**What is expected:** Lines from the one with "TFT pin GND: 3V3 -> GND" to the end of the material, both included: print them exactly and print nothing else. Omit the pictures.

**Provided information:**

........

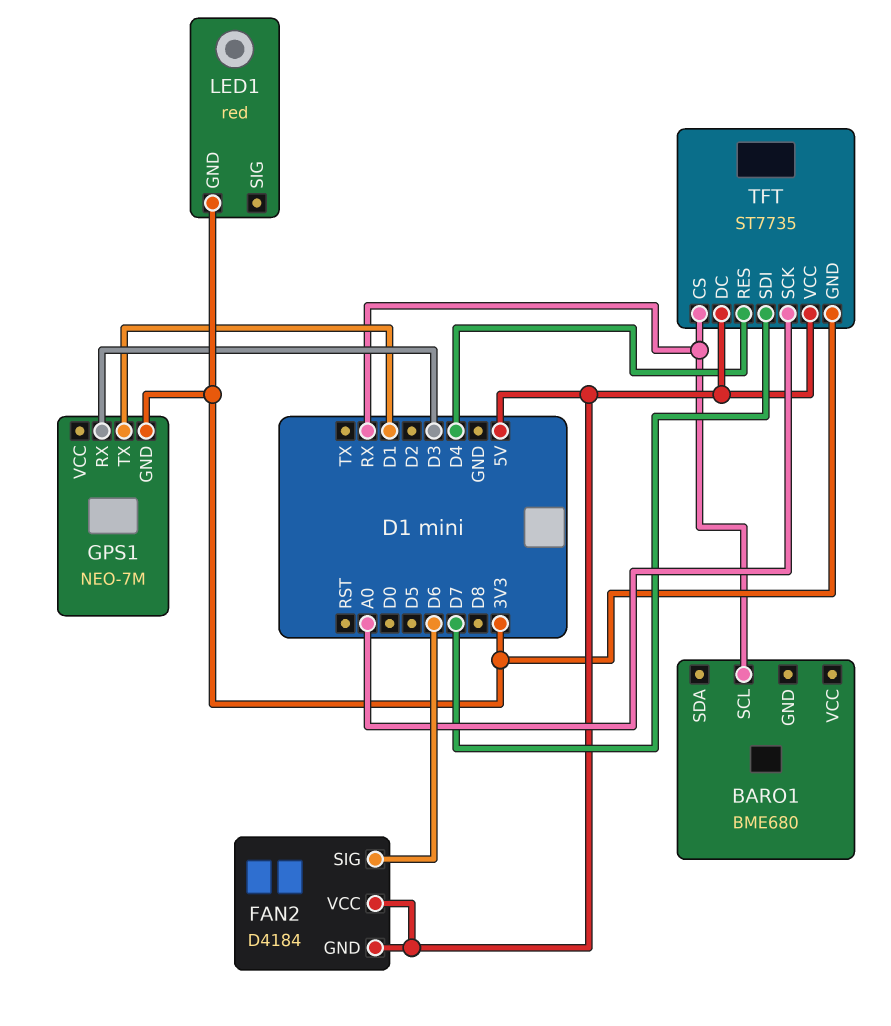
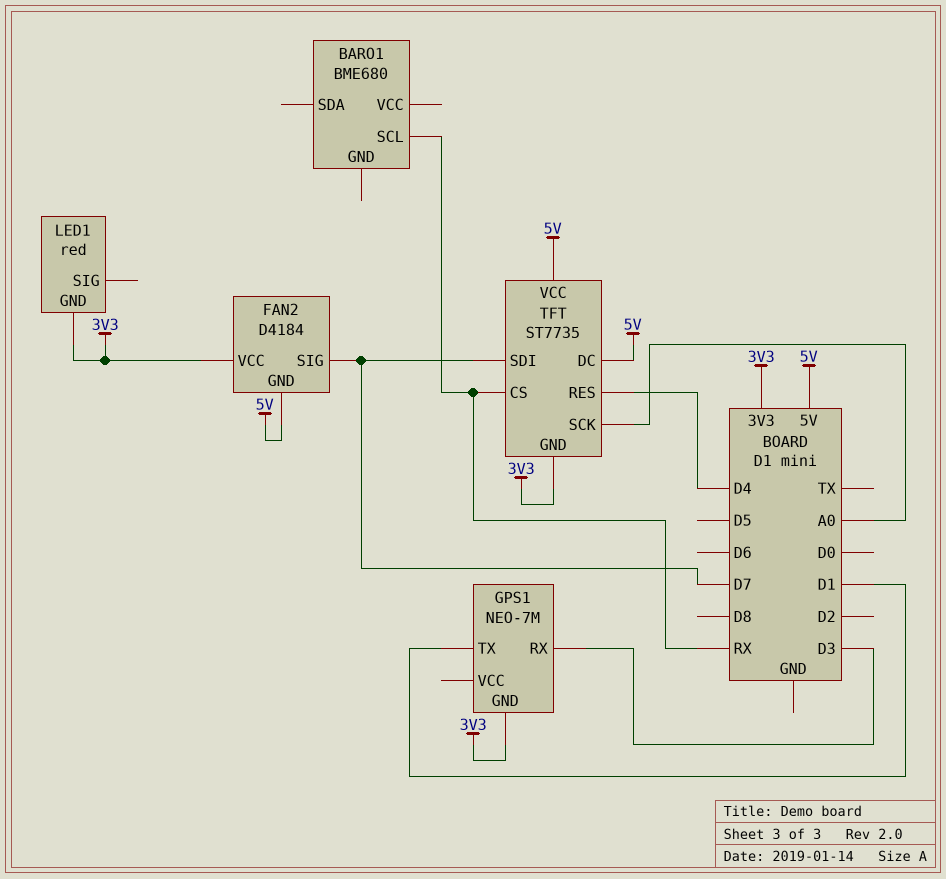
FAN2 pin SIG: D6 -> D7
FAN2 pin VCC: 5V -> 3V3

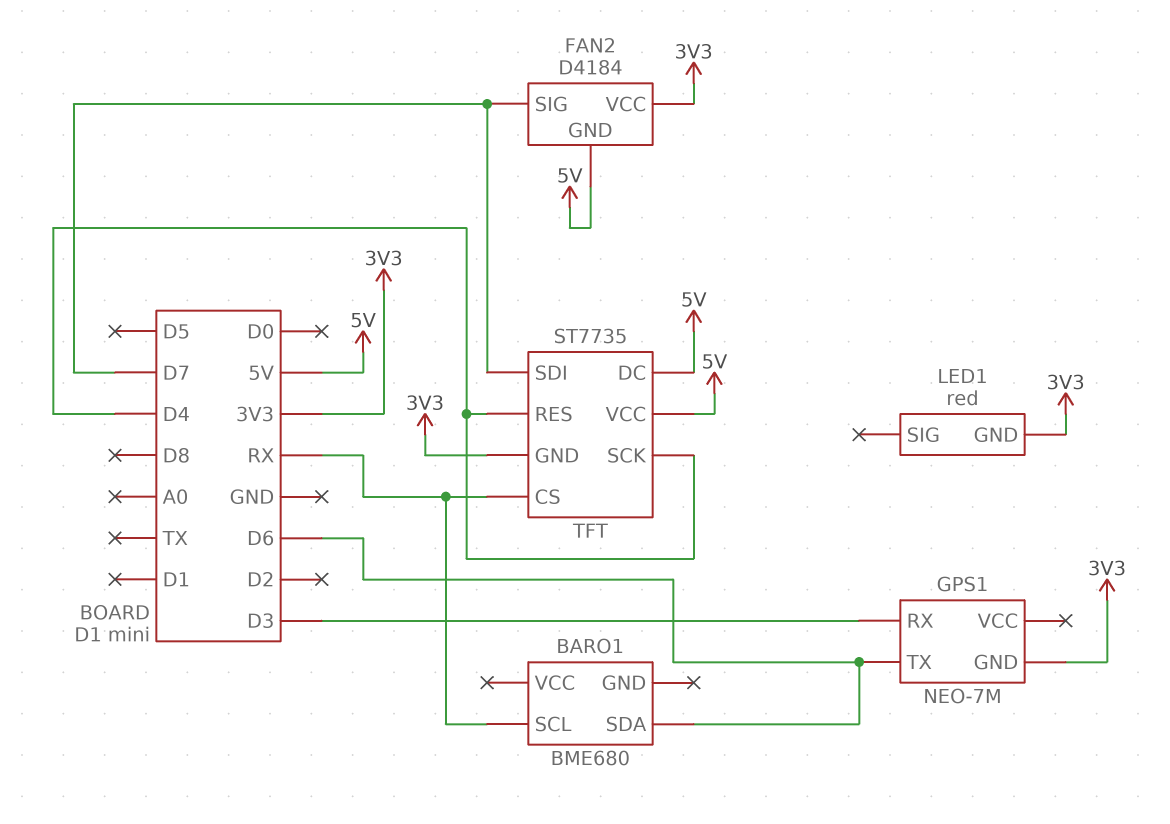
BARO1 pin SDA: none -> D6
GPS1 pin TX: D1 -> D6
TFT pin SCK: A0 -> D4

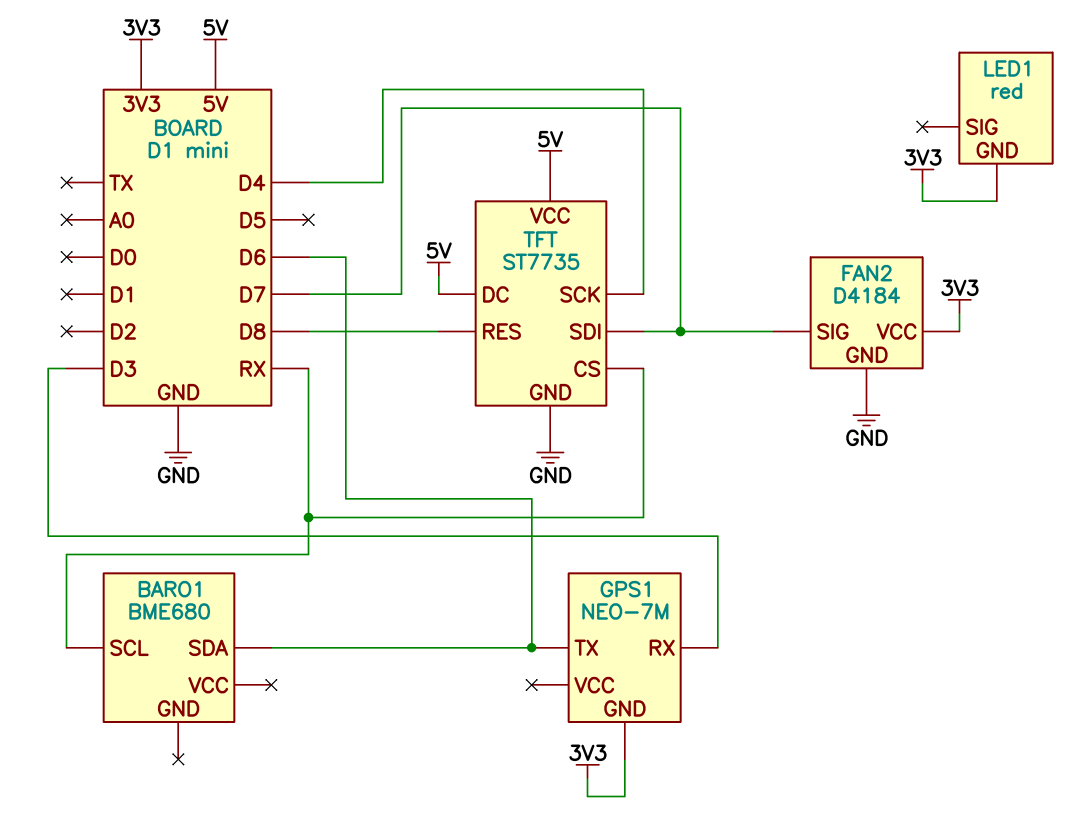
FAN2 pin GND: 5V -> GND
TFT pin GND: 3V3 -> GND
TFT pin RES: D4 -> D8

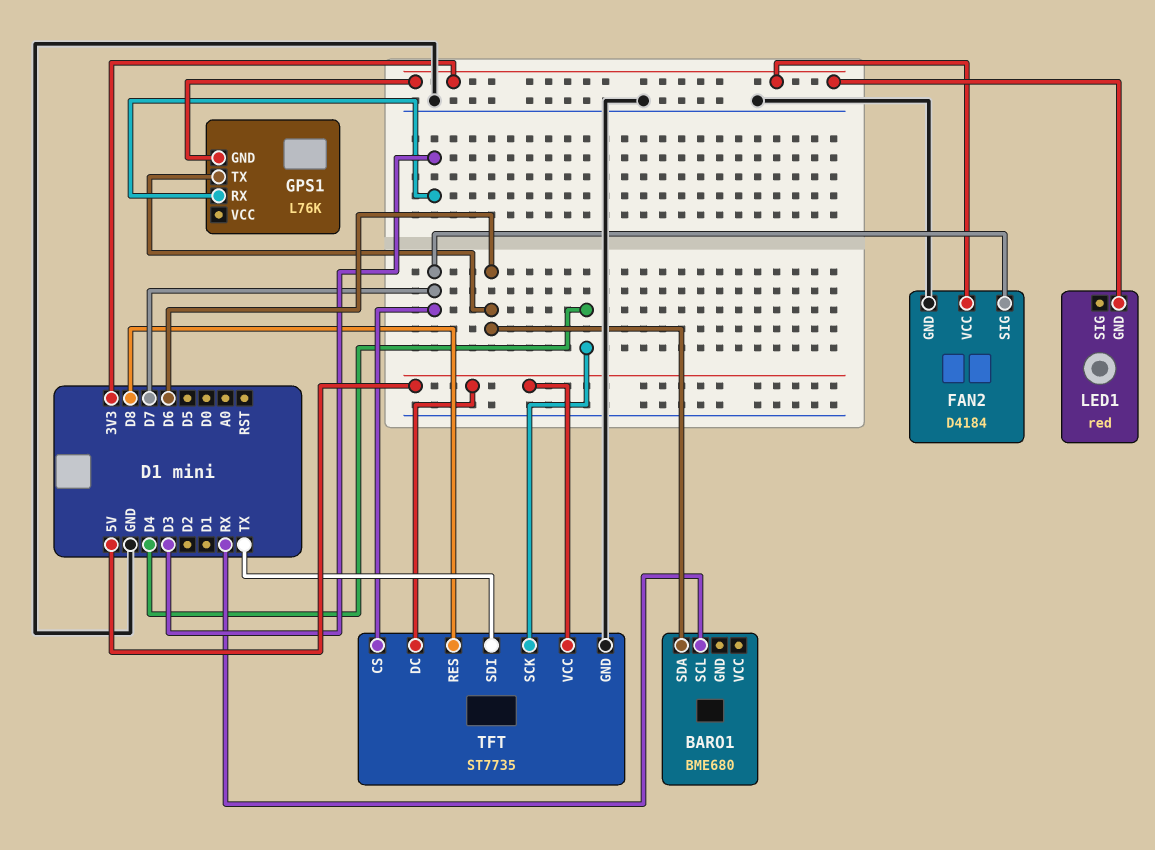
GPS1: NEO-7M -> L76K
TFT pin CS: RX -> D7
TFT pin SDI: D7 -> TX

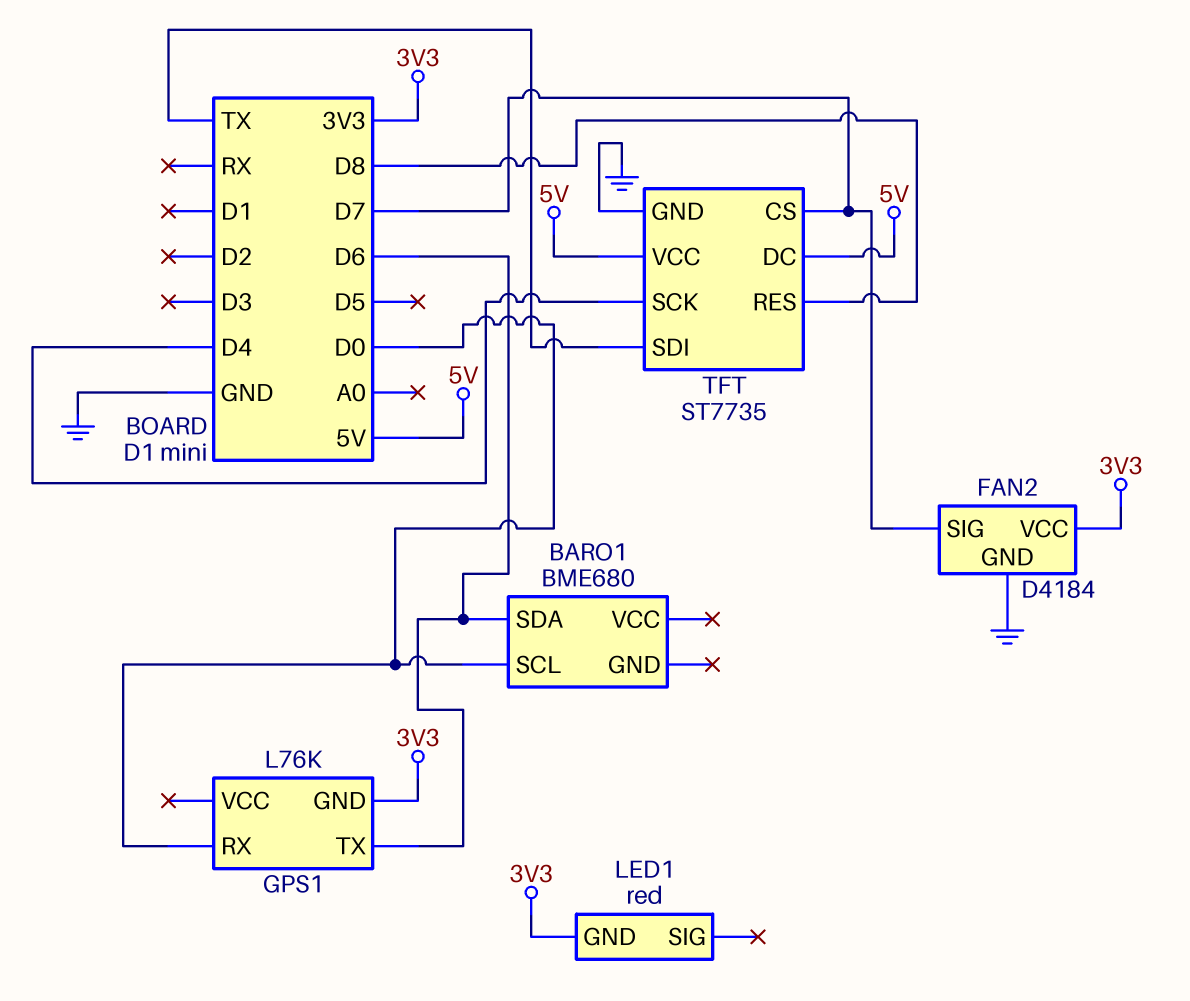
BARO1 pin SCL: RX -> D0
GPS1 pin RX: D3 -> D0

........

**Result of the task:**
TFT pin GND: 3V3 -> GND
TFT pin RES: D4 -> D8

GPS1: NEO-7M -> L76K
TFT pin CS: RX -> D7
TFT pin SDI: D7 -> TX

BARO1 pin SCL: RX -> D0
GPS1 pin RX: D3 -> D0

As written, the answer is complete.